### Input data
=== Begin Enclosure ===
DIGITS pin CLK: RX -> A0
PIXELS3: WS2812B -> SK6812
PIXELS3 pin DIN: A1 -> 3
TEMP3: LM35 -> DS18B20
=== End Enclosure ===
=== Begin Enclosure ===
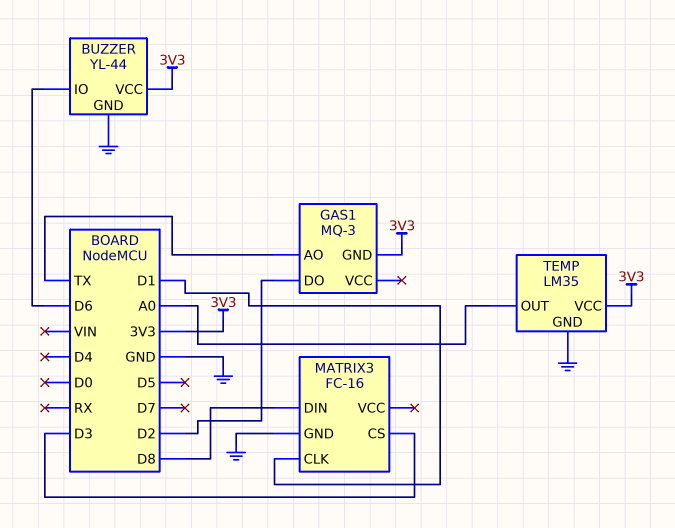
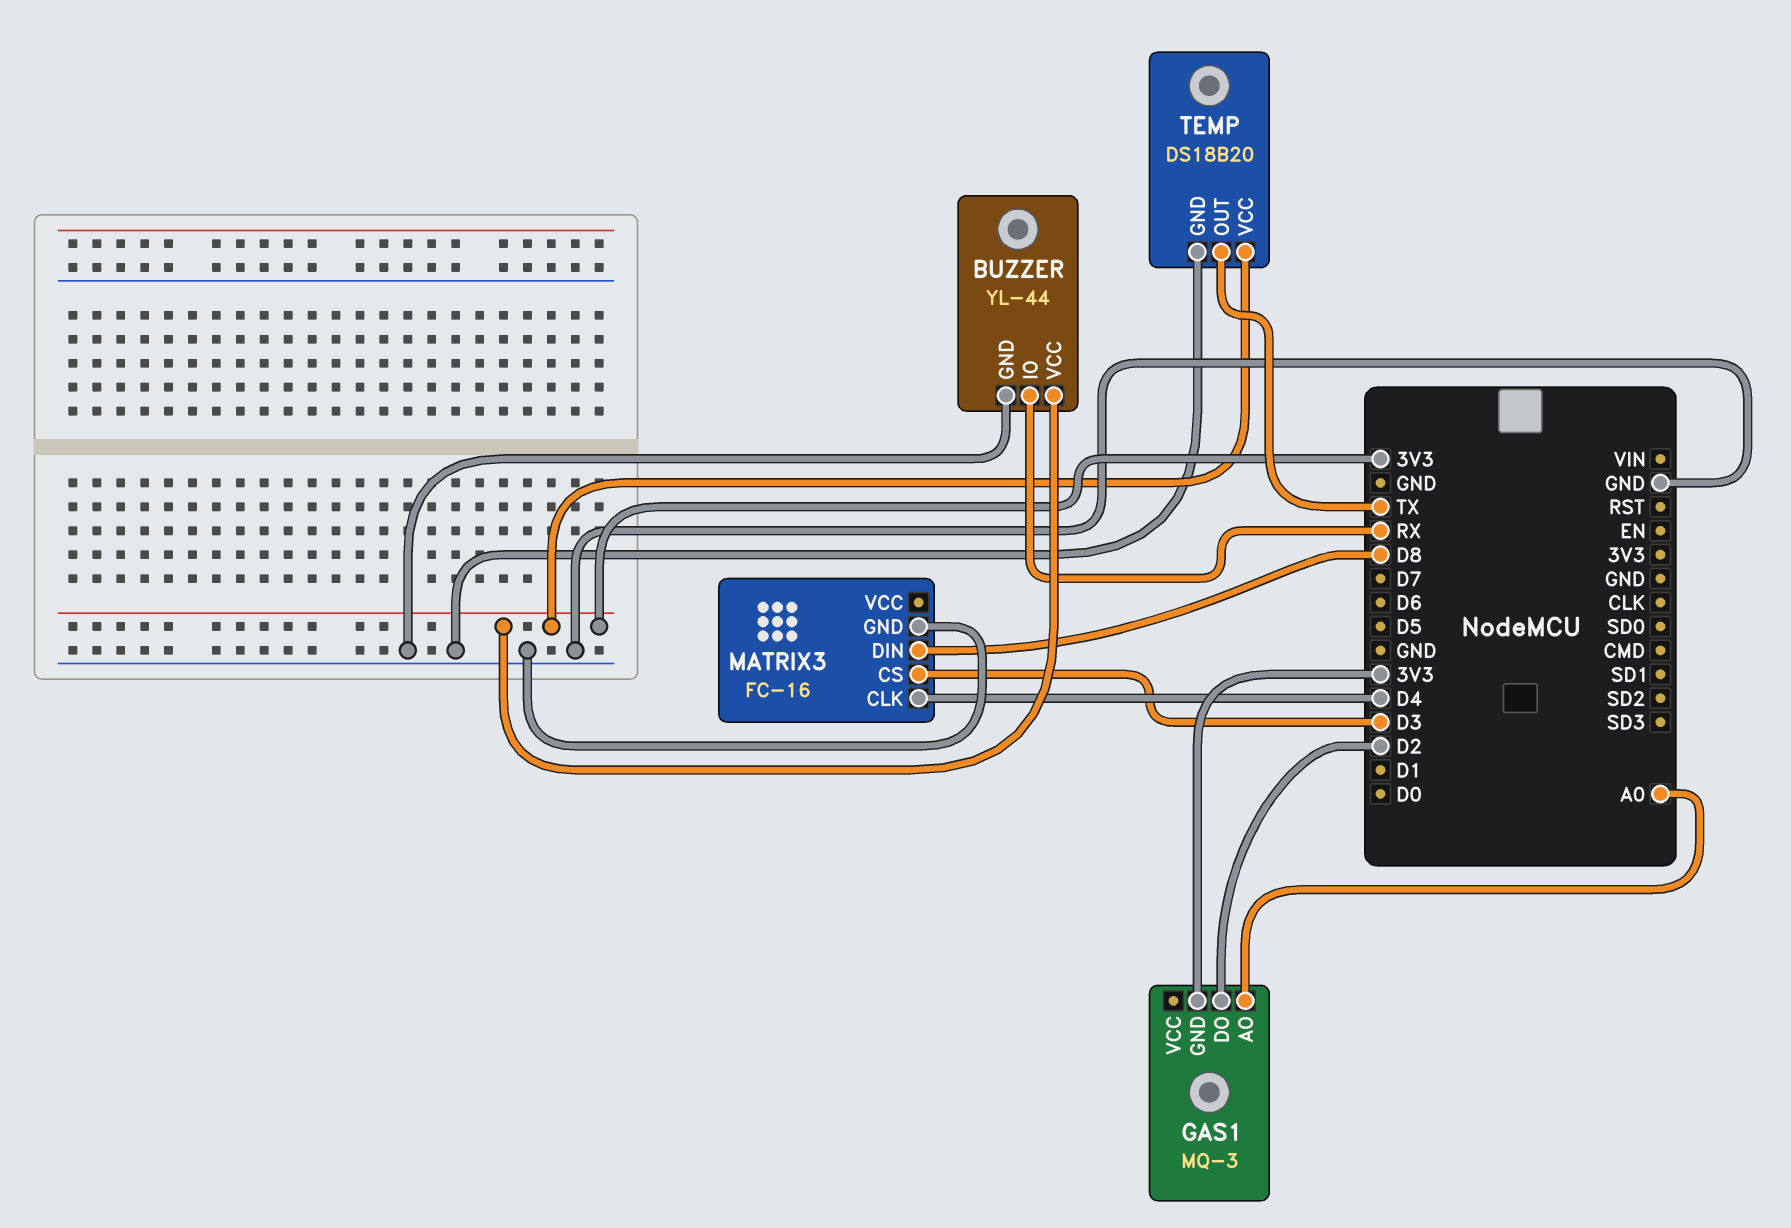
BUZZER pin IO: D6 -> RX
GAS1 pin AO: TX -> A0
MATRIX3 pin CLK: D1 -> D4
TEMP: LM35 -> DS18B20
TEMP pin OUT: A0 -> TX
=== End Enclosure ===
### Task details
Looking at the data above, write out exactly the lines that start at the one containing "DIGITS pin CLK: RX -> A0" and end at the one containing "TEMP3: LM35 -> DS18B20"; include both and nothing beyond.

### Completed exercise
DIGITS pin CLK: RX -> A0
PIXELS3: WS2812B -> SK6812
PIXELS3 pin DIN: A1 -> 3
TEMP3: LM35 -> DS18B20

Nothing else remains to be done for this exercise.